Extracted records>

= = = = = = =

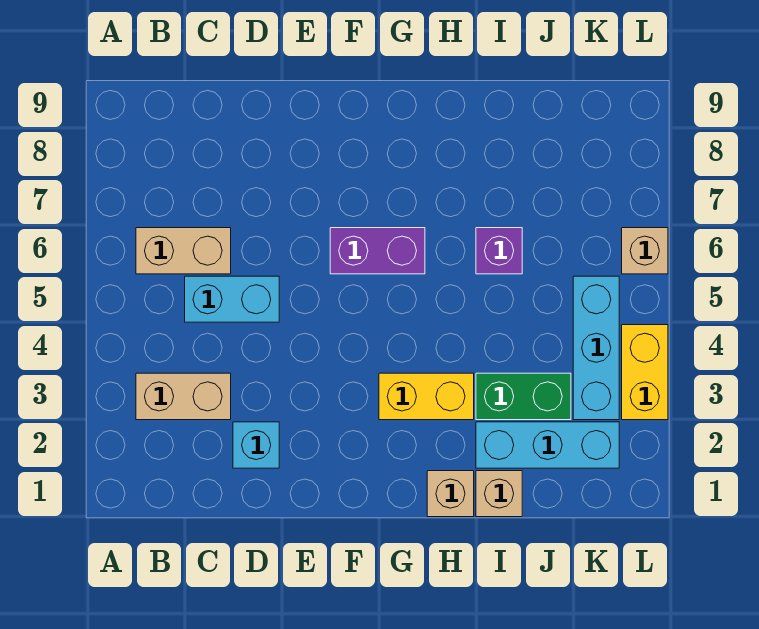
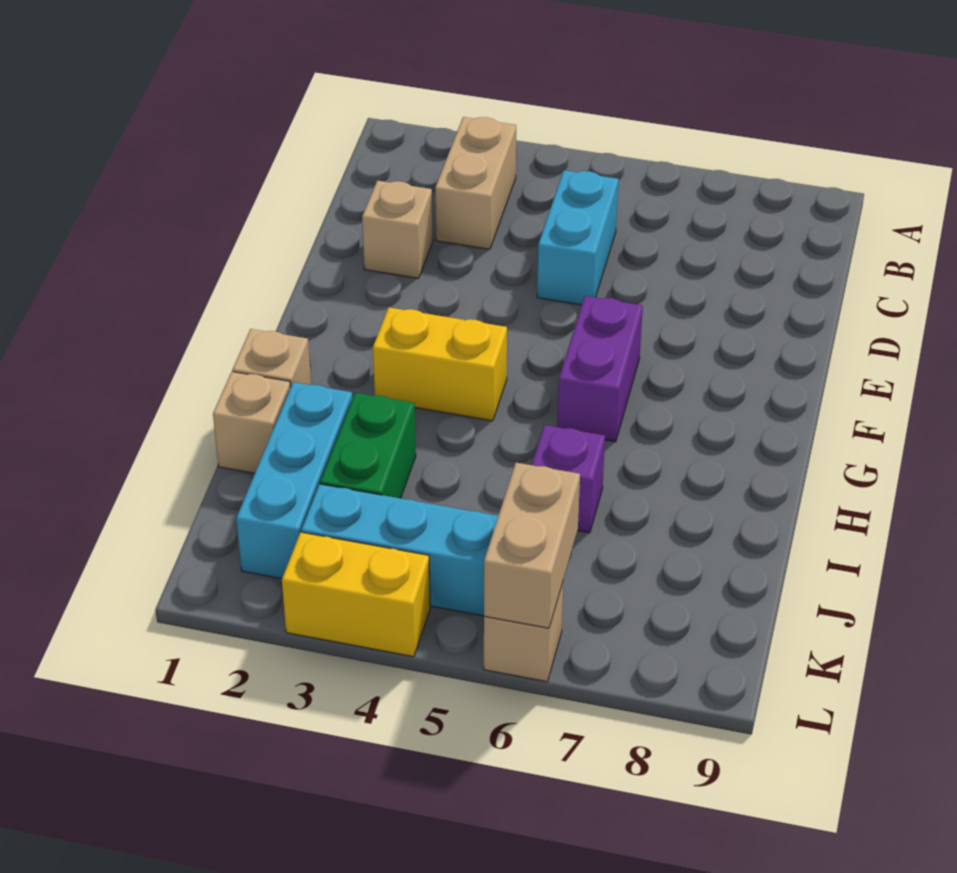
tan 1x2 brick [136,228,231,274] -> tan 1x2 brick moved to [484,463,580,628]
cyan 1x1 brick [233,422,279,468] -> tan 1x1 brick [362,180,433,278]
yellow 1x2 brick [379,373,474,420] -> yellow 1x2 brick turned to [373,307,507,421]

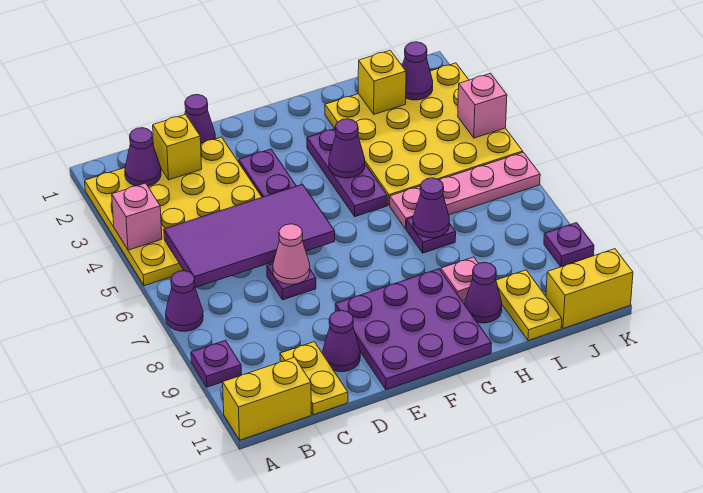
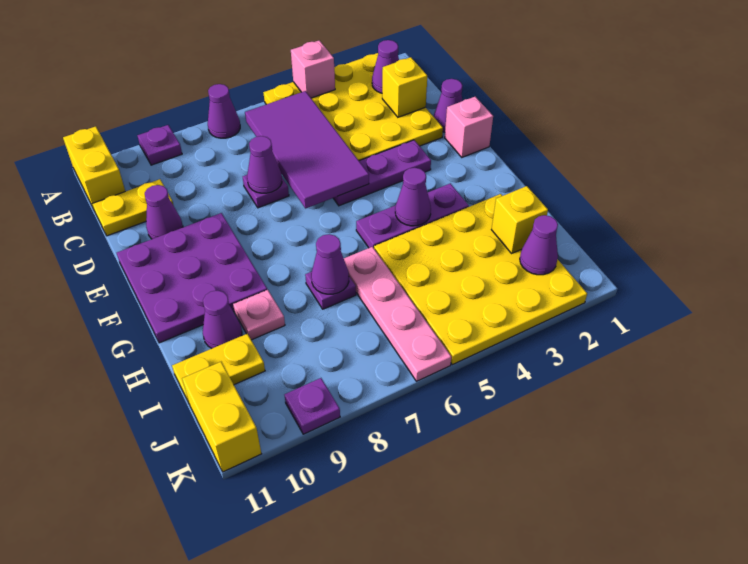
pink 1x1 cone [273,224,310,284] -> purple 1x1 cone [247,136,282,193]
pink 1x1 brick [458,74,507,138] -> pink 1x1 brick moved to [445,97,493,157]

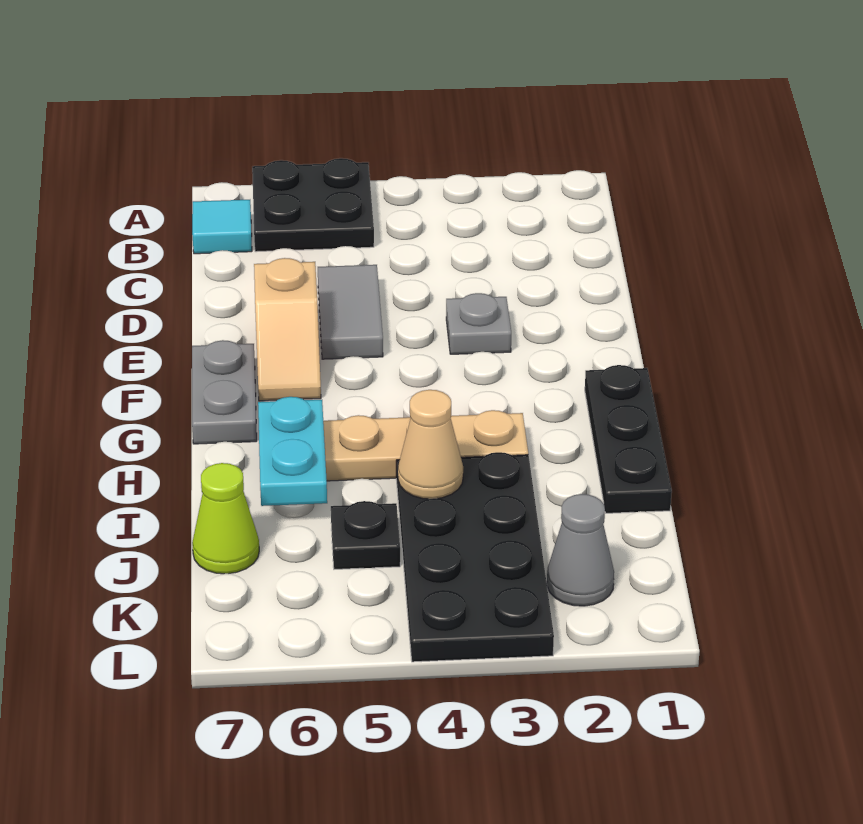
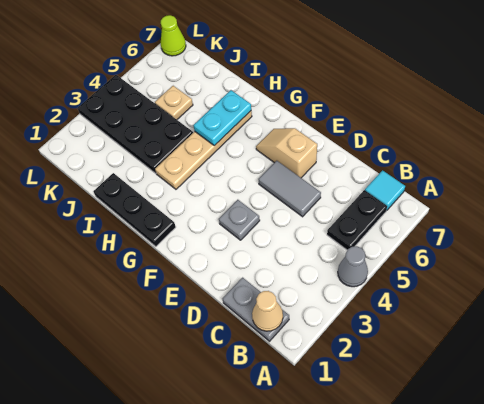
black 2x2 plate [252,158,374,252] -> black 1x2 plate [327,190,387,250]
grey 1x2 plate [192,340,257,444] -> grey 1x2 plate moved to [222,278,289,341]
cyan 1x2 plate [258,397,327,506] -> cyan 1x2 plate turned to [193,90,251,146]
tan 1x1 cone [398,390,463,499] -> tan 1x1 cone moved to [252,291,283,331]
black 1x1 plate [331,501,400,569] -> tan 1x1 plate [155,86,193,119]
lime 1x1 cone [192,463,259,574] -> lime 1x1 cone moved to [161,15,186,56]
grey 1x1 cone [547,494,614,606] -> grey 1x1 cone moved to [338,246,368,287]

= = = = = = =

Problem to solve> Before copying, set the pictures aside; then reproduce each entry above exactly.

Solution below>
tan 1x2 brick [136,228,231,274] -> tan 1x2 brick moved to [484,463,580,628]
cyan 1x1 brick [233,422,279,468] -> tan 1x1 brick [362,180,433,278]
yellow 1x2 brick [379,373,474,420] -> yellow 1x2 brick turned to [373,307,507,421]

pink 1x1 cone [273,224,310,284] -> purple 1x1 cone [247,136,282,193]
pink 1x1 brick [458,74,507,138] -> pink 1x1 brick moved to [445,97,493,157]

black 2x2 plate [252,158,374,252] -> black 1x2 plate [327,190,387,250]
grey 1x2 plate [192,340,257,444] -> grey 1x2 plate moved to [222,278,289,341]
cyan 1x2 plate [258,397,327,506] -> cyan 1x2 plate turned to [193,90,251,146]
tan 1x1 cone [398,390,463,499] -> tan 1x1 cone moved to [252,291,283,331]
black 1x1 plate [331,501,400,569] -> tan 1x1 plate [155,86,193,119]
lime 1x1 cone [192,463,259,574] -> lime 1x1 cone moved to [161,15,186,56]
grey 1x1 cone [547,494,614,606] -> grey 1x1 cone moved to [338,246,368,287]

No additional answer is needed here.